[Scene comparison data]
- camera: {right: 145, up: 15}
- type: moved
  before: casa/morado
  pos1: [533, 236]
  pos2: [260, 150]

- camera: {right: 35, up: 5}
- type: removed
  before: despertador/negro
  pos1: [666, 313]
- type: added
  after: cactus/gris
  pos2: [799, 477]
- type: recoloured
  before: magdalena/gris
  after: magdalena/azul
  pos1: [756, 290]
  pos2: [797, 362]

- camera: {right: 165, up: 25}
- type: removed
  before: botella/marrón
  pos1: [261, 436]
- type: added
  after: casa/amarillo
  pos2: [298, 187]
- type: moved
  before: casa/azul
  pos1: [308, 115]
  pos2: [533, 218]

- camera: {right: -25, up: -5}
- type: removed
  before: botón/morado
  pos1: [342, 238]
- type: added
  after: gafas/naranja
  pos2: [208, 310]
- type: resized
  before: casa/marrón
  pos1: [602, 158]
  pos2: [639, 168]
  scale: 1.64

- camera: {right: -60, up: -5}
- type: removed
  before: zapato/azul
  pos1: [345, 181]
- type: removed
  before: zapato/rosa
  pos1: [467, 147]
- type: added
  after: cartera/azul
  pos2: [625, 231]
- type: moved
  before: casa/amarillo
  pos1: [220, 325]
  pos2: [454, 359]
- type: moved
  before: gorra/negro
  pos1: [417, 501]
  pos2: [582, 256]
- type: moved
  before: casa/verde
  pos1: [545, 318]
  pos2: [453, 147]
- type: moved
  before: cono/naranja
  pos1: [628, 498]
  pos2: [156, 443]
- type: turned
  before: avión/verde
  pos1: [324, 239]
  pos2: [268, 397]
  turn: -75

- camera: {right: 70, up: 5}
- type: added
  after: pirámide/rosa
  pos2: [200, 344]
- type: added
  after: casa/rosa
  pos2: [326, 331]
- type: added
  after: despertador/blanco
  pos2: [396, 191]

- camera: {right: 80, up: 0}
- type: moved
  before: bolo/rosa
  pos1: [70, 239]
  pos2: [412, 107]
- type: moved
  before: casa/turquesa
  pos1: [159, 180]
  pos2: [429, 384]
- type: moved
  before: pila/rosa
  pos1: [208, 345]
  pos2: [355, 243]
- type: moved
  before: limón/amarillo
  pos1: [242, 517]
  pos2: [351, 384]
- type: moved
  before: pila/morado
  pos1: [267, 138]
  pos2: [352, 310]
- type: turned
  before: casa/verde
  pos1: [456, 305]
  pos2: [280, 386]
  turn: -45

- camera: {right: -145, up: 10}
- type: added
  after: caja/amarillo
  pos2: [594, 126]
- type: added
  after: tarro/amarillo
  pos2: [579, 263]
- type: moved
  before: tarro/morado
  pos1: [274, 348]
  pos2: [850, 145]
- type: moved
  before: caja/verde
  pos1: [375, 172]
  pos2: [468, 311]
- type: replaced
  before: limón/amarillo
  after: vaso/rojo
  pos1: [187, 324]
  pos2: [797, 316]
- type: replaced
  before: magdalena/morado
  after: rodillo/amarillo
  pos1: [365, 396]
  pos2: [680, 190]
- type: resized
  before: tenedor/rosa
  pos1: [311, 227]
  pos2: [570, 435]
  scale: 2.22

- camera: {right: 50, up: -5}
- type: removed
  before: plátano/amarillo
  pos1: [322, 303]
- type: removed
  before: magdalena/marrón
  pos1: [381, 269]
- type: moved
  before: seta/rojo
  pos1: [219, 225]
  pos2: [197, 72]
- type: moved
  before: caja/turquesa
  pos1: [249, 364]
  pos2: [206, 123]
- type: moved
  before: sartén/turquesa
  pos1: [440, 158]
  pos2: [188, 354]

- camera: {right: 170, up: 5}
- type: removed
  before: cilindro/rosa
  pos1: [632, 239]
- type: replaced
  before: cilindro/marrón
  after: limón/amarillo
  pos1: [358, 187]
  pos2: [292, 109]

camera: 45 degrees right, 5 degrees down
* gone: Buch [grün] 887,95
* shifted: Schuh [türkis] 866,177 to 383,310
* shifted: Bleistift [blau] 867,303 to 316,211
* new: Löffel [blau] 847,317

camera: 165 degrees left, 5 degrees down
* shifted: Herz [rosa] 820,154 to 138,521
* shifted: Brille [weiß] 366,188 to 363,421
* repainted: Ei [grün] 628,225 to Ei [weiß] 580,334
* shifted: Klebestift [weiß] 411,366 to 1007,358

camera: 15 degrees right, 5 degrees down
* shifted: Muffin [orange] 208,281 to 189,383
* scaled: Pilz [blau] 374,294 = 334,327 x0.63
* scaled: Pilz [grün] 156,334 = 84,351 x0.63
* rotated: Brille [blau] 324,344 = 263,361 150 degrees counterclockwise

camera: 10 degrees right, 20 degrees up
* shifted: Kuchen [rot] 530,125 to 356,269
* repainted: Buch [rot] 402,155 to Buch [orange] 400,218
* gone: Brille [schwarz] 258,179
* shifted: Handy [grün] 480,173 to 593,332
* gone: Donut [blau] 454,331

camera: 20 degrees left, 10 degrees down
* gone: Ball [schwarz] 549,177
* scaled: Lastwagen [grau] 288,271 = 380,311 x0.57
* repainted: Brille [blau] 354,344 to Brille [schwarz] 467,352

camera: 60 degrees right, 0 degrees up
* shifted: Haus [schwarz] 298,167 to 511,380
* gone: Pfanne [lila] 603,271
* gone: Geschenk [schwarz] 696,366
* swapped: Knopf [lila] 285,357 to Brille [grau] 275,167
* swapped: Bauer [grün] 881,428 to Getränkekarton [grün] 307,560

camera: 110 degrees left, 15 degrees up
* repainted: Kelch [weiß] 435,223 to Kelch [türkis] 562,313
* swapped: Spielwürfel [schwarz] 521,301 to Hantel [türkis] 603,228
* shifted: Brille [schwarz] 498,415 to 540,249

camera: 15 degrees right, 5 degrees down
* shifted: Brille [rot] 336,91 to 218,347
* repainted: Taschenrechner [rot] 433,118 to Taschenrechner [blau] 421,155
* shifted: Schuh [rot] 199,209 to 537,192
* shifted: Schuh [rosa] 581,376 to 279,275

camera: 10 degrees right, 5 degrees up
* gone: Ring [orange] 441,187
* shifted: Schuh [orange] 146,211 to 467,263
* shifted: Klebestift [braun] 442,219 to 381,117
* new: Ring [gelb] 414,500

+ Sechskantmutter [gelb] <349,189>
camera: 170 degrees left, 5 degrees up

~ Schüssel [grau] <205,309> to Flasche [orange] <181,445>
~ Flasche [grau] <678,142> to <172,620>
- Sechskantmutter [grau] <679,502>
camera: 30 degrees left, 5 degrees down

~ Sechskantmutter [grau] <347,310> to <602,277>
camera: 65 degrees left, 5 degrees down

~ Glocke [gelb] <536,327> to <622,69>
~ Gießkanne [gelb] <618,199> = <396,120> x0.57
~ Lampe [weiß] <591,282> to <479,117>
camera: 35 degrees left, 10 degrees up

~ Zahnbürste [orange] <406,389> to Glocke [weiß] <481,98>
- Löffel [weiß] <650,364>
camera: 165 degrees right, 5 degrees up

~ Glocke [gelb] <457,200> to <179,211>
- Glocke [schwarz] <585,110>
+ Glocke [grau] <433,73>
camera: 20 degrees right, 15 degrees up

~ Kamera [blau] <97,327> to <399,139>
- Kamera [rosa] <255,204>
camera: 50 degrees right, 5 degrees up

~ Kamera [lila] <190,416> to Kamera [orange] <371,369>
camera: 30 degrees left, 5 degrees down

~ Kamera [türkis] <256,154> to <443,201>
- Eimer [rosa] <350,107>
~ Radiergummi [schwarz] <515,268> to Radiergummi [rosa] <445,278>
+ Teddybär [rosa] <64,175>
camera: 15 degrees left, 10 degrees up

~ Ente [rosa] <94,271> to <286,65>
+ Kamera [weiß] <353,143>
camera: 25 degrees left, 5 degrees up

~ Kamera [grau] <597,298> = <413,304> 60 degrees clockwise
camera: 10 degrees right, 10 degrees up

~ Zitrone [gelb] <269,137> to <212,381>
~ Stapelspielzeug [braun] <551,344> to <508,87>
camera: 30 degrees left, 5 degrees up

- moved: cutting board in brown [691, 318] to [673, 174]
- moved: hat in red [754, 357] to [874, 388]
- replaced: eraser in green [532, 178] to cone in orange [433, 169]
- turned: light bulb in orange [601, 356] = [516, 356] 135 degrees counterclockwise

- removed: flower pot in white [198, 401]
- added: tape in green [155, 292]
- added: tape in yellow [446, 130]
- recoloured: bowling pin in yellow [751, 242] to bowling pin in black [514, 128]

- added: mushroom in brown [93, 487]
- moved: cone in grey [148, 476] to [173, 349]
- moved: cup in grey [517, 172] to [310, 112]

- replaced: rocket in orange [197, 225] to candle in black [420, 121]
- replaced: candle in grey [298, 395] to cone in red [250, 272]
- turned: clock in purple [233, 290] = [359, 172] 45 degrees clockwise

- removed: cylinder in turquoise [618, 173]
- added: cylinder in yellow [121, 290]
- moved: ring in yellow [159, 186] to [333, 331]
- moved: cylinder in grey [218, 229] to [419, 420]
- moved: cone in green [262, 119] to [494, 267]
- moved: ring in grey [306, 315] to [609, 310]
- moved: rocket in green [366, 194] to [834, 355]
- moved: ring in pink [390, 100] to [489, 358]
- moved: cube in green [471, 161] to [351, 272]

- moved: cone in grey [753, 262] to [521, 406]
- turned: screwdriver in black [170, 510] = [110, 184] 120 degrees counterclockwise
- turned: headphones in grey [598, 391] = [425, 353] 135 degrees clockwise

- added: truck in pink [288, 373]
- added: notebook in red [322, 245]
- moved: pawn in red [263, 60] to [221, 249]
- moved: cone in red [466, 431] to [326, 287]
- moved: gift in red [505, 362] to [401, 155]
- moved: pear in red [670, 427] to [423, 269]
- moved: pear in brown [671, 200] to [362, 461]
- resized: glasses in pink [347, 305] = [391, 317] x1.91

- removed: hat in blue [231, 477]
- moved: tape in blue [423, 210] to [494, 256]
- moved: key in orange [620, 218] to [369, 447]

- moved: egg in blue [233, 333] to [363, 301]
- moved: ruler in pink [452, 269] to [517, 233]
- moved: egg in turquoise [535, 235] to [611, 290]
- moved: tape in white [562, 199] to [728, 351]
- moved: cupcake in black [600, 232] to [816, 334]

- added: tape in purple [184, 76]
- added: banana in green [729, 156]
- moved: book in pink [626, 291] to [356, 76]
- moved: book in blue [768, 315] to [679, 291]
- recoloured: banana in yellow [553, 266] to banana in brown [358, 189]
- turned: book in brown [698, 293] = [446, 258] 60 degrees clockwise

_The task:_ Within the data above, the span starting at the line containing "pos2: [351, 384]" and ending at the line containing "after: caja/amarillo" is to be retyped exactly, with no other lines.

_Solution below:_
  pos2: [351, 384]
- type: moved
  before: pila/morado
  pos1: [267, 138]
  pos2: [352, 310]
- type: turned
  before: casa/verde
  pos1: [456, 305]
  pos2: [280, 386]
  turn: -45

- camera: {right: -145, up: 10}
- type: added
  after: caja/amarillo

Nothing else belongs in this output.